#### Task inputs ####

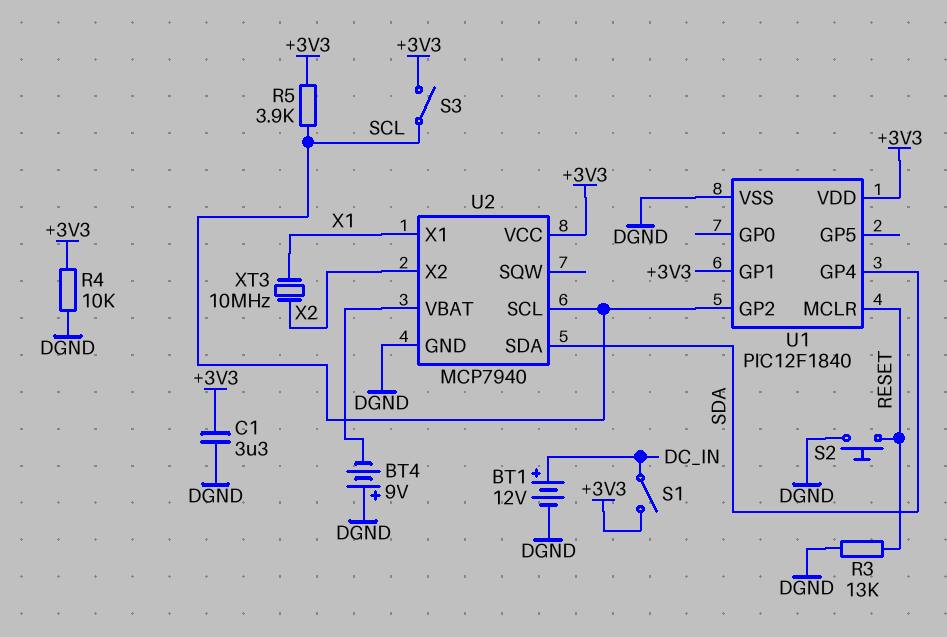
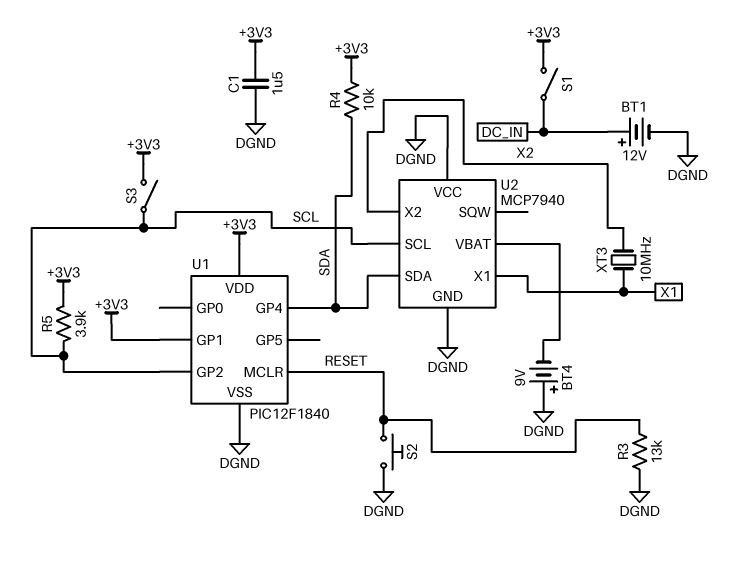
C1: 3.3uF (+3V3, DGND) -> 1.5uF (+3V3, DGND)
R4: 10k (+3V3, DGND) -> 10k (+3V3, SDA)
U2 pin VCC: +3V3 -> DGND

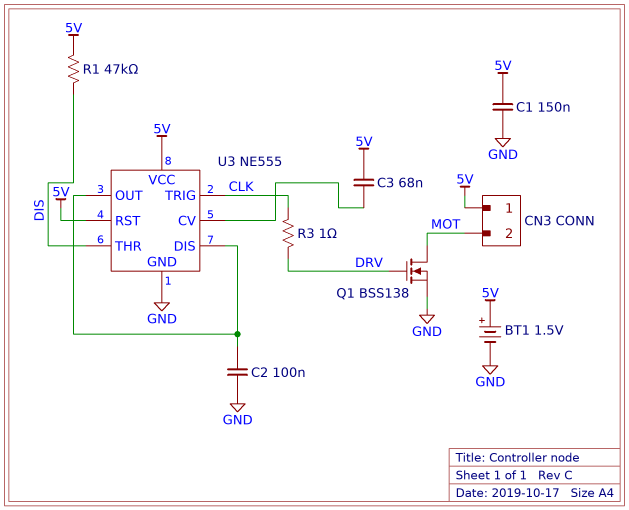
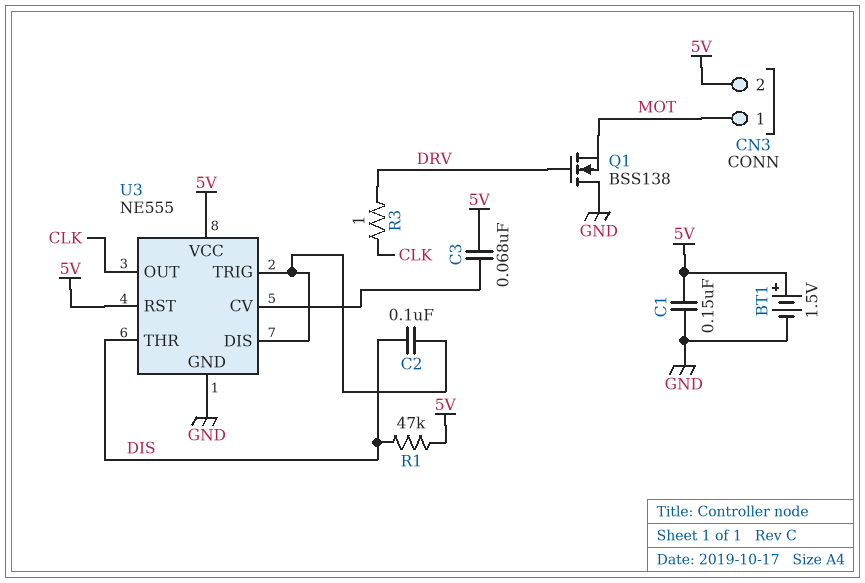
C2: 100nF (GND, U3/DIS) -> 100nF (DIS, U3/DIS)
CN3 pin 1: 5V -> MOT
CN3 pin 2: MOT -> 5V
Q1: NMOS BSS138 (G DRV, D MOT, S GND) -> NMOS BSS138 (G DRV, D GND, S MOT)
U3 pin OUT: U3/DIS -> CLK
U3 pin TRIG: CLK -> U3/DIS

####

Your assignment: Each line of the data above must be repeated exactly, images excluded.

Written reply:
C1: 3.3uF (+3V3, DGND) -> 1.5uF (+3V3, DGND)
R4: 10k (+3V3, DGND) -> 10k (+3V3, SDA)
U2 pin VCC: +3V3 -> DGND

C2: 100nF (GND, U3/DIS) -> 100nF (DIS, U3/DIS)
CN3 pin 1: 5V -> MOT
CN3 pin 2: MOT -> 5V
Q1: NMOS BSS138 (G DRV, D MOT, S GND) -> NMOS BSS138 (G DRV, D GND, S MOT)
U3 pin OUT: U3/DIS -> CLK
U3 pin TRIG: CLK -> U3/DIS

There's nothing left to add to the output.